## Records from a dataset

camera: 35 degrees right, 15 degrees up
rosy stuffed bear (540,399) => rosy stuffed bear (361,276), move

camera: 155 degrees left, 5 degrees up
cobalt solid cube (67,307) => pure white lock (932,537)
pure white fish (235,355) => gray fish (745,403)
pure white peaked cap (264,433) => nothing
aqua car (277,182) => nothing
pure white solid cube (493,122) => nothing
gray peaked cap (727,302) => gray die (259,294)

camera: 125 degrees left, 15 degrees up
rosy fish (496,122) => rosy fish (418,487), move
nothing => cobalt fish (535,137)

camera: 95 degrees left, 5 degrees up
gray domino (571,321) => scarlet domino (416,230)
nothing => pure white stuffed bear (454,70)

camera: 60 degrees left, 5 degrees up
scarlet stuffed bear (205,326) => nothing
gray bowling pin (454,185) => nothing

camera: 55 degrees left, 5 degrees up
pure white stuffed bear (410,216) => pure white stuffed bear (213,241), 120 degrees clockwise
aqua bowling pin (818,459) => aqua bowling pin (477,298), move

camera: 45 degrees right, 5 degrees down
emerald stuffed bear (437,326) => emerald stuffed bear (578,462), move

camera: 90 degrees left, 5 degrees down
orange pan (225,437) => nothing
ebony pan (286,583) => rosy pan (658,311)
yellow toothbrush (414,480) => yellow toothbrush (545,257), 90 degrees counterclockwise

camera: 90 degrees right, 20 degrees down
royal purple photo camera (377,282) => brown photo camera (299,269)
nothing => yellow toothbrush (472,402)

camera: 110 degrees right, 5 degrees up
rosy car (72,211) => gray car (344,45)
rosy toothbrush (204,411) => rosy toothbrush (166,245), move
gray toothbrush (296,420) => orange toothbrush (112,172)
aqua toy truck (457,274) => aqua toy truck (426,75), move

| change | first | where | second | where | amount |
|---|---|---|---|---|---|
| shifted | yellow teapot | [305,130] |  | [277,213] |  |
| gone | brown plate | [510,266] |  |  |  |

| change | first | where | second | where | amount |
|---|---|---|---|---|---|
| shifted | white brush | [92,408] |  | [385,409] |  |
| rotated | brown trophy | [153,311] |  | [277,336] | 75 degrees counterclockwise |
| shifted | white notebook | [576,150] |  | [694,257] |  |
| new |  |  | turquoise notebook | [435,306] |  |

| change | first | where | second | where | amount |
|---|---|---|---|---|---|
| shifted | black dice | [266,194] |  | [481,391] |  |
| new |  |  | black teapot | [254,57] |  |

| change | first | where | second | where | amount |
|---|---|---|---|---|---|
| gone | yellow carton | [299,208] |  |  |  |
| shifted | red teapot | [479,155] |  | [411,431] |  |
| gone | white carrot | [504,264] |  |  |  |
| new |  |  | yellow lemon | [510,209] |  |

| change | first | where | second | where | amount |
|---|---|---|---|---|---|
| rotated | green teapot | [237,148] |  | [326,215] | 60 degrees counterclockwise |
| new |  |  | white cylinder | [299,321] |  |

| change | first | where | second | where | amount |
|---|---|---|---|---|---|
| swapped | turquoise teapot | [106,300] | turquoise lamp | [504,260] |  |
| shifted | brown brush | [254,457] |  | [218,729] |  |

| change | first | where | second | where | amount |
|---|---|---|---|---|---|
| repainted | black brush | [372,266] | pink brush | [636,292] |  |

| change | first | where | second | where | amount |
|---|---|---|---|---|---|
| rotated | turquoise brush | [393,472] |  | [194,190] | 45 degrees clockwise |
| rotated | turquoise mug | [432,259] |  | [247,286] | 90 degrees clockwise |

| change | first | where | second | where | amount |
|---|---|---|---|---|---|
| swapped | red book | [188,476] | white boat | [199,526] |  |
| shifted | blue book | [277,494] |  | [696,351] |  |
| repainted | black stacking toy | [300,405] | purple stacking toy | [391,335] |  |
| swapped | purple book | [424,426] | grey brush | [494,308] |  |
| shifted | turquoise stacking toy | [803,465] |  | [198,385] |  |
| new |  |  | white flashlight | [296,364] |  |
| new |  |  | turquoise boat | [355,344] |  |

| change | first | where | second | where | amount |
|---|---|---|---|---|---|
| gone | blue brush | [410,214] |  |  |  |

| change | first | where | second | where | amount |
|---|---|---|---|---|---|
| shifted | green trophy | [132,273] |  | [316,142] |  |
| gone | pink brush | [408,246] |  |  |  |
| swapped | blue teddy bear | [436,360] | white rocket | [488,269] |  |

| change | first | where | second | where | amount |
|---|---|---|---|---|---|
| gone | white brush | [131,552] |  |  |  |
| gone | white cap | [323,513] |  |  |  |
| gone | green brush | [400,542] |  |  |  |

## To do
Take every line above that includes the string "peaked" and return it.

## Solution to the exercise
pure white peaked cap (264,433) => nothing
gray peaked cap (727,302) => gray die (259,294)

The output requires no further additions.